#### [Directions]
Begin with the line containing "calculator (turquoise) [568" and copy each line exactly through the last line of the entries, inclusive.

#### [Excerpted data]
==================================================

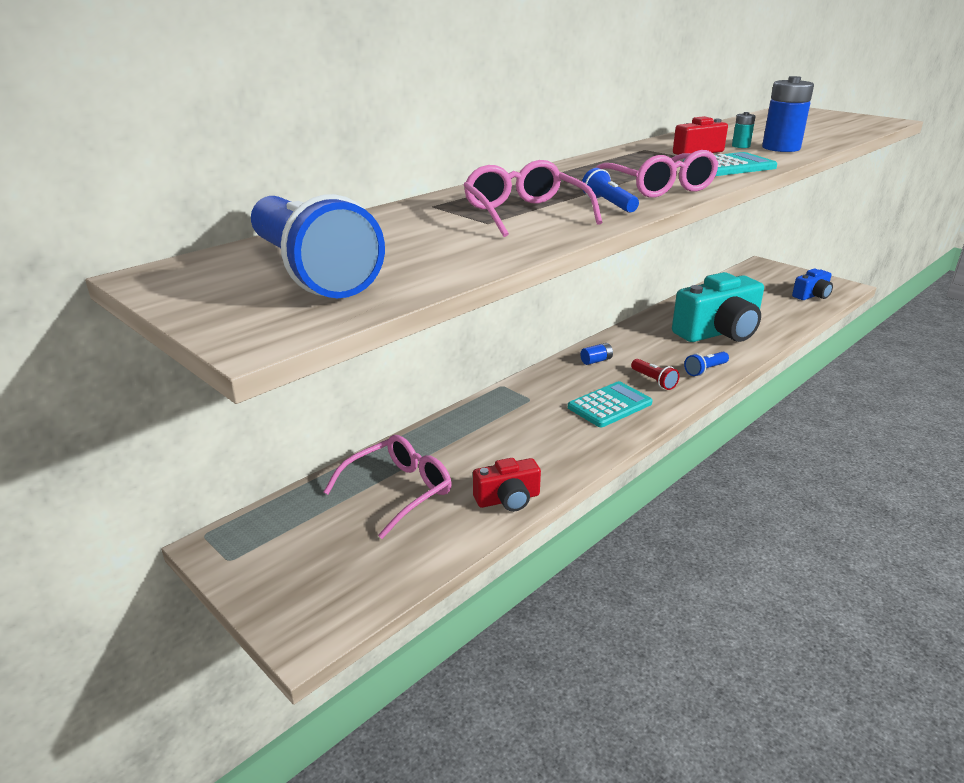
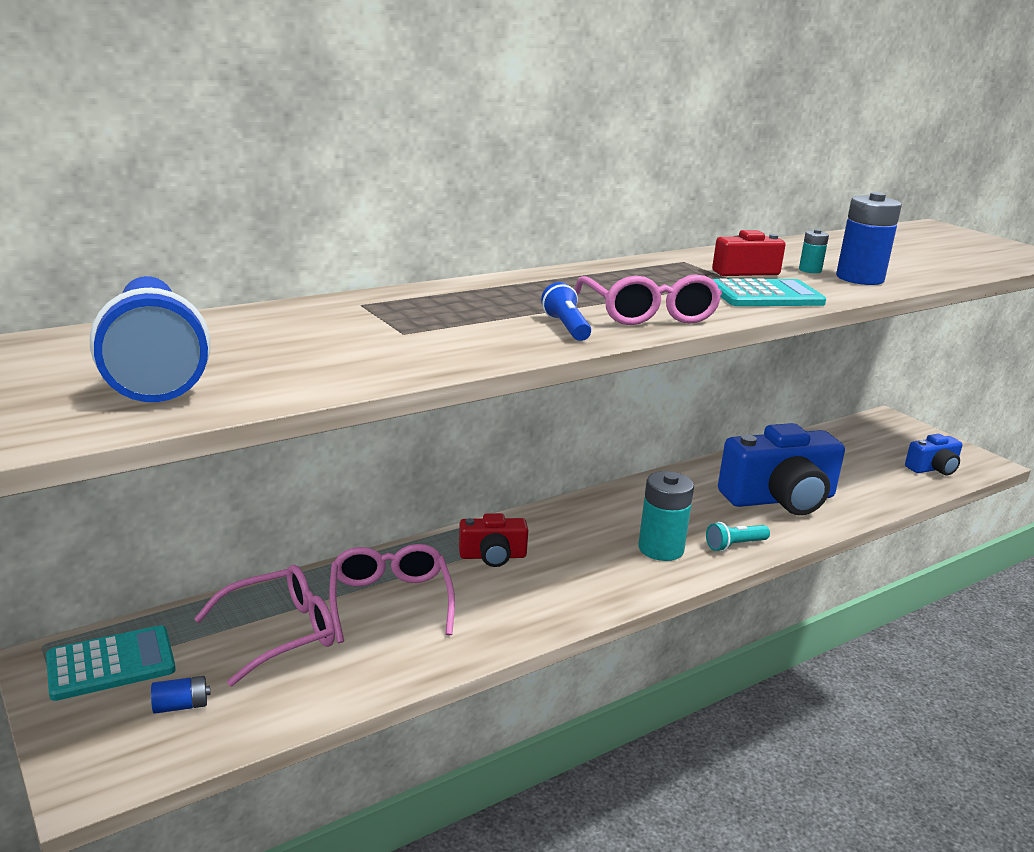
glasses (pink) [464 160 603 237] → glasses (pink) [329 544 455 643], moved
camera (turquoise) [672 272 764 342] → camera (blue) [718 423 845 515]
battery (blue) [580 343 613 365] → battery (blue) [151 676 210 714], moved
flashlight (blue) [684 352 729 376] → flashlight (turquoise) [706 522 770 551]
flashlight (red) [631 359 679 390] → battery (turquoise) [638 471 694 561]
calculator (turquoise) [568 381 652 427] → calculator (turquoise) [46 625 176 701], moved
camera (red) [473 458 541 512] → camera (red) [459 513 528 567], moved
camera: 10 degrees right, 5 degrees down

==================================================

#### [Solution]
calculator (turquoise) [568 381 652 427] → calculator (turquoise) [46 625 176 701], moved
camera (red) [473 458 541 512] → camera (red) [459 513 528 567], moved
camera: 10 degrees right, 5 degrees down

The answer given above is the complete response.